How to complete this task »
Without any of its pictures, the listing below should be output exactly.

********************

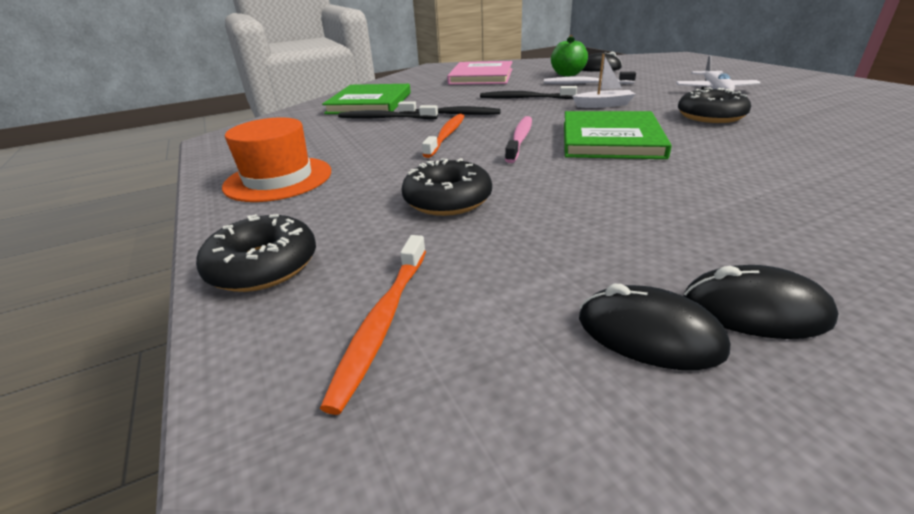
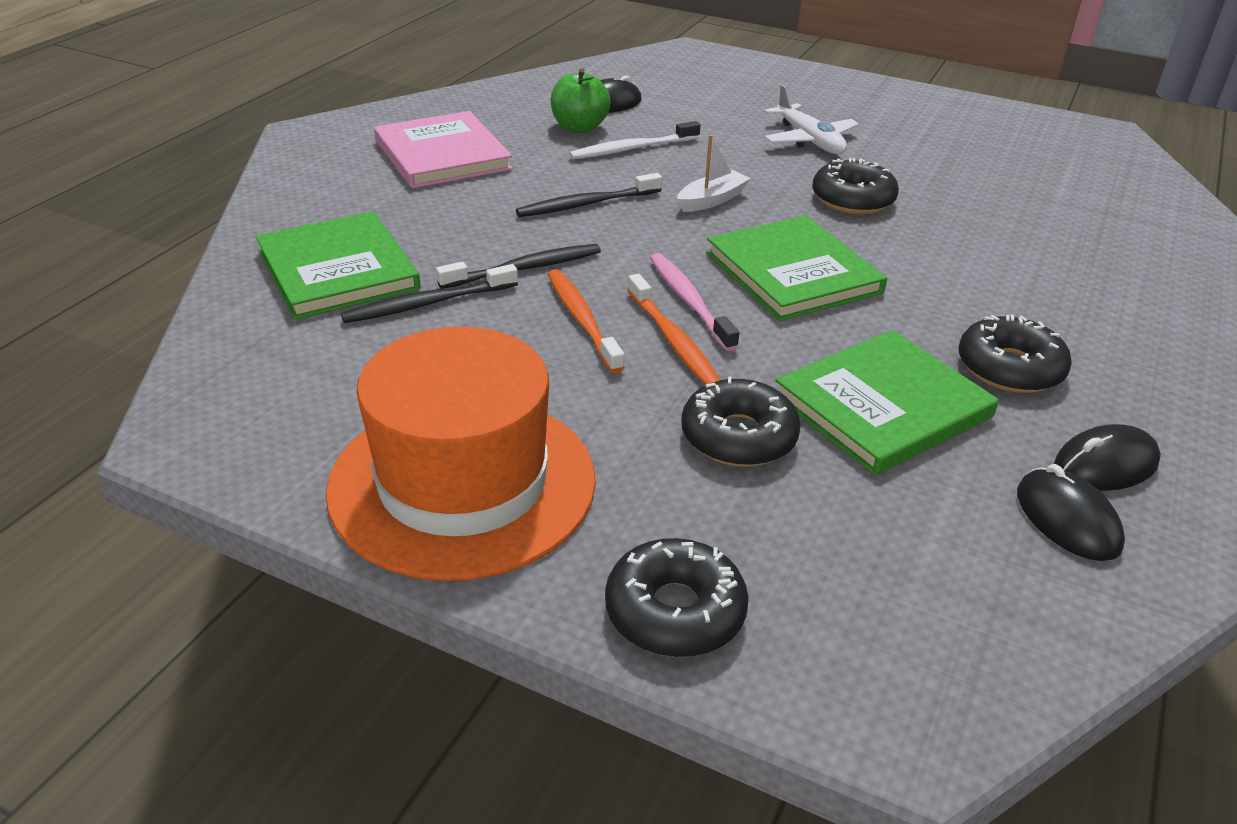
camera: 40 degrees left, 5 degrees up
(278, 179) = (462, 483): orange hat -> orange hat, size x1.57
(382, 322) = (881, 608): orange toothbrush -> orange toothbrush (673, 340)
(575, 212) = (882, 406): none -> green book
(648, 334) = (1067, 519): black mouse -> black mouse turned 75 degrees clockwise
(730, 219) = (1009, 368): none -> black donut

********************

Solved exercise »
camera: 40 degrees left, 5 degrees up
(278, 179) = (462, 483): orange hat -> orange hat, size x1.57
(382, 322) = (881, 608): orange toothbrush -> orange toothbrush (673, 340)
(575, 212) = (882, 406): none -> green book
(648, 334) = (1067, 519): black mouse -> black mouse turned 75 degrees clockwise
(730, 219) = (1009, 368): none -> black donut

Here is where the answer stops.